> Problem requirements
Each line that has the string "none" must be copied from the records below.

> Itemized modification records
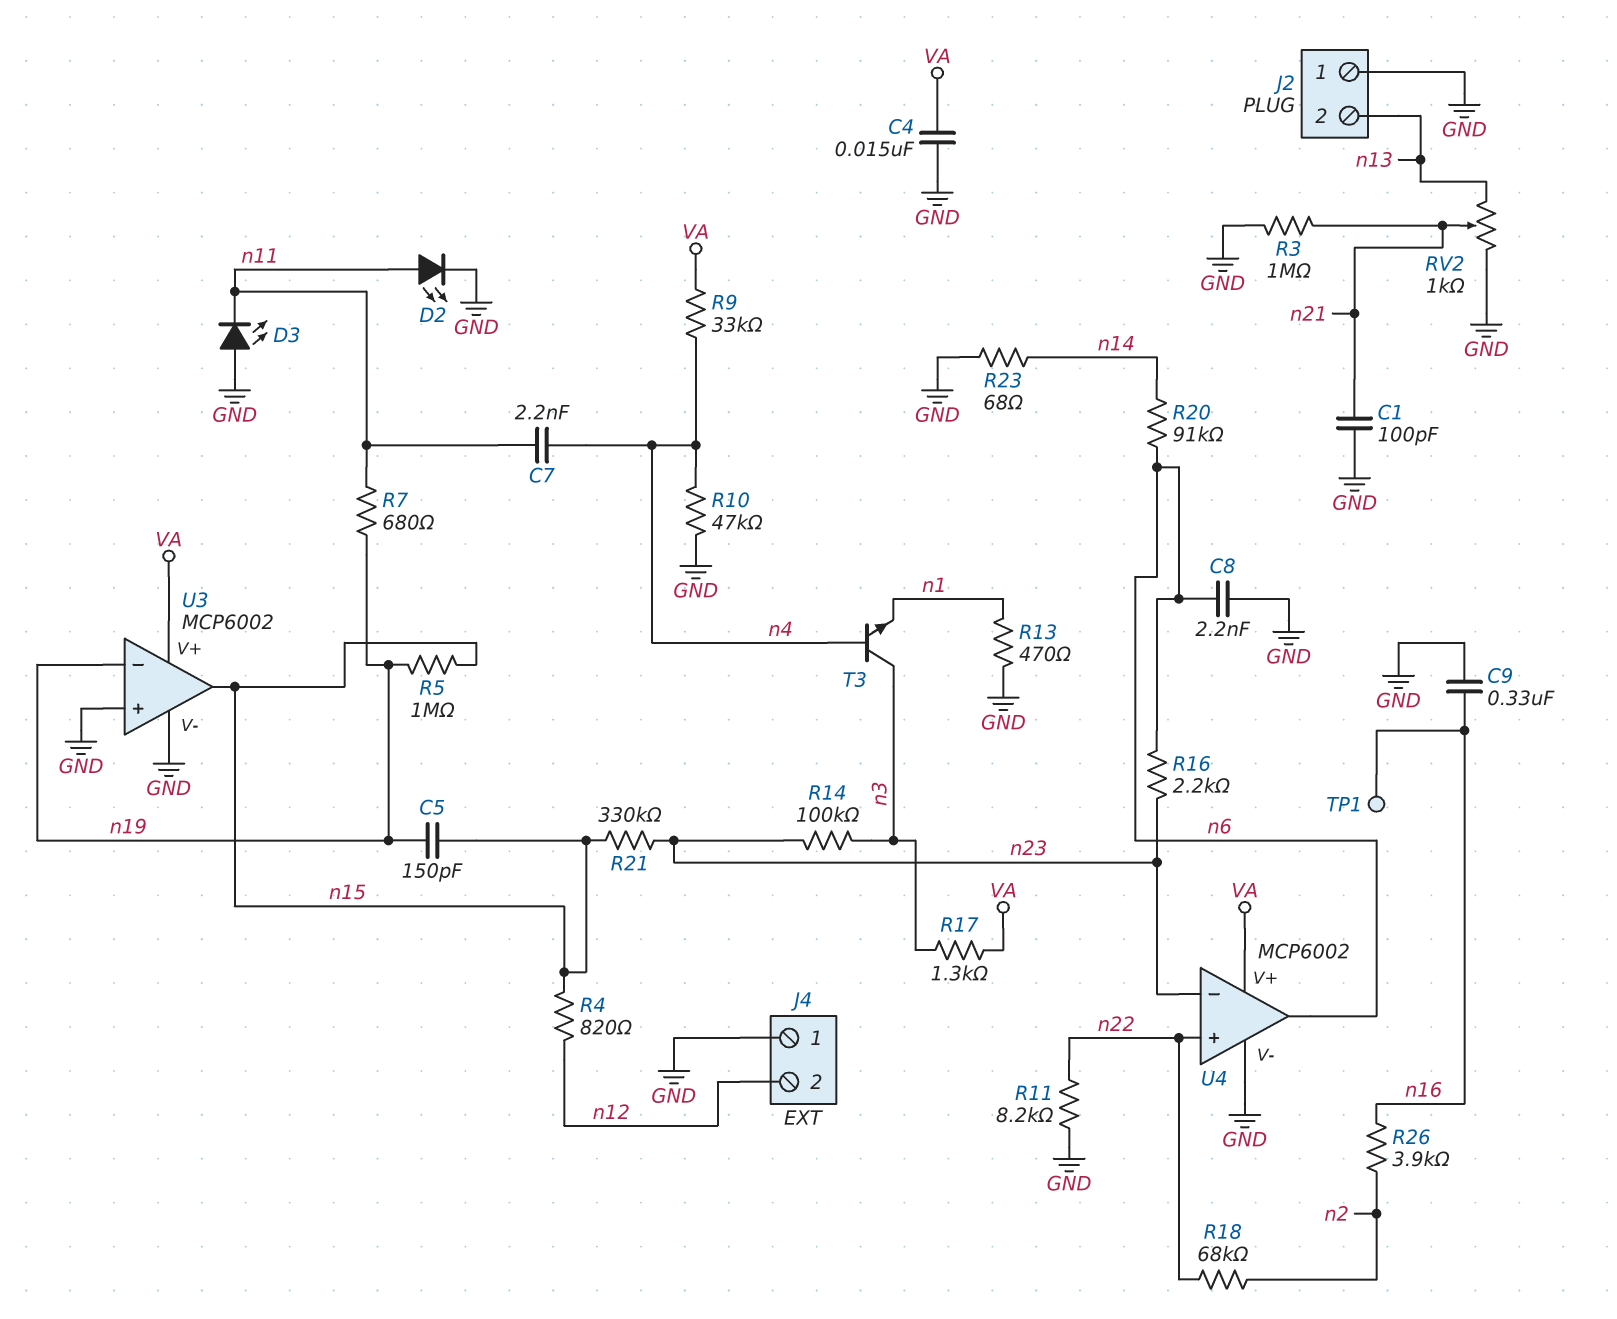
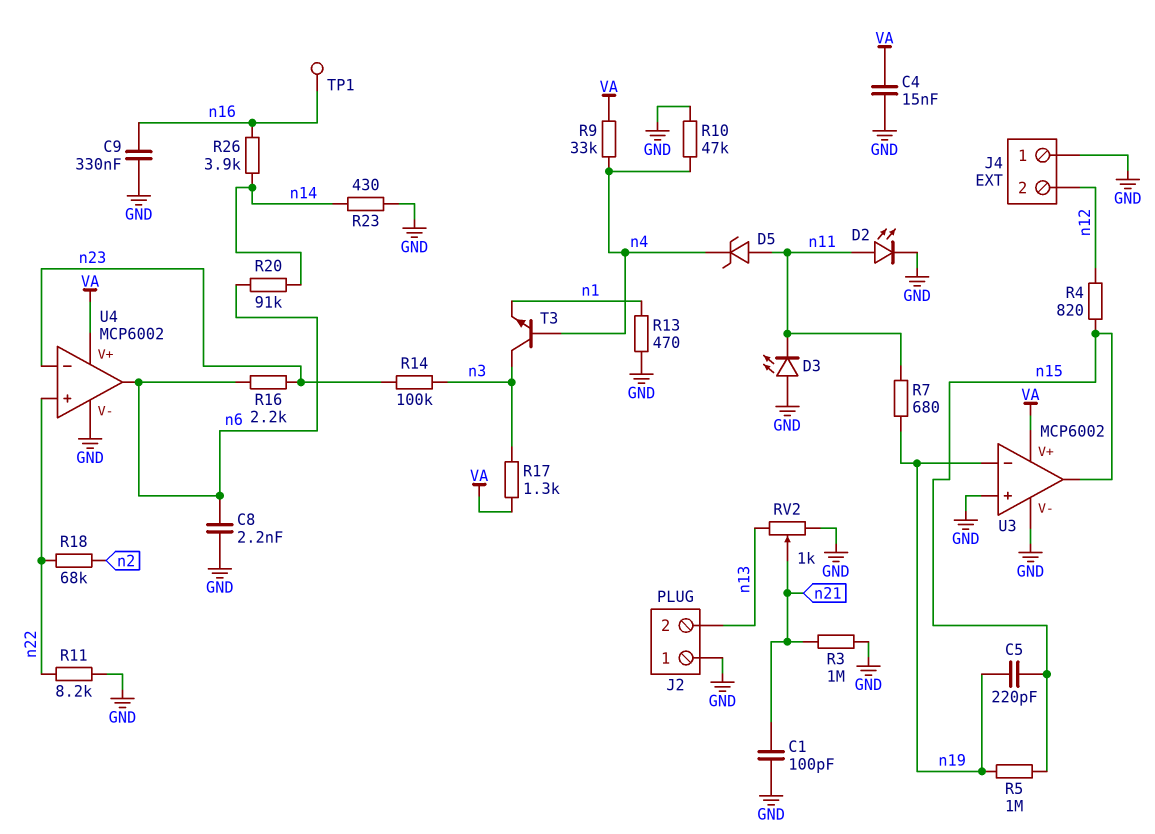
C5: 150pF (n15, n19) -> 220pF (n15, n19)
C7: 2.2nF (n4, n11) -> none
D5: none -> zener (A n11, K n4)
R21: 330k (n15, n23) -> none
R23: 68 (GND, n14) -> 430 (GND, n14)
R26: 3.9k (n2, n16) -> 3.9k (n14, n16)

> Solution to the exercise
C7: 2.2nF (n4, n11) -> none
D5: none -> zener (A n11, K n4)
R21: 330k (n15, n23) -> none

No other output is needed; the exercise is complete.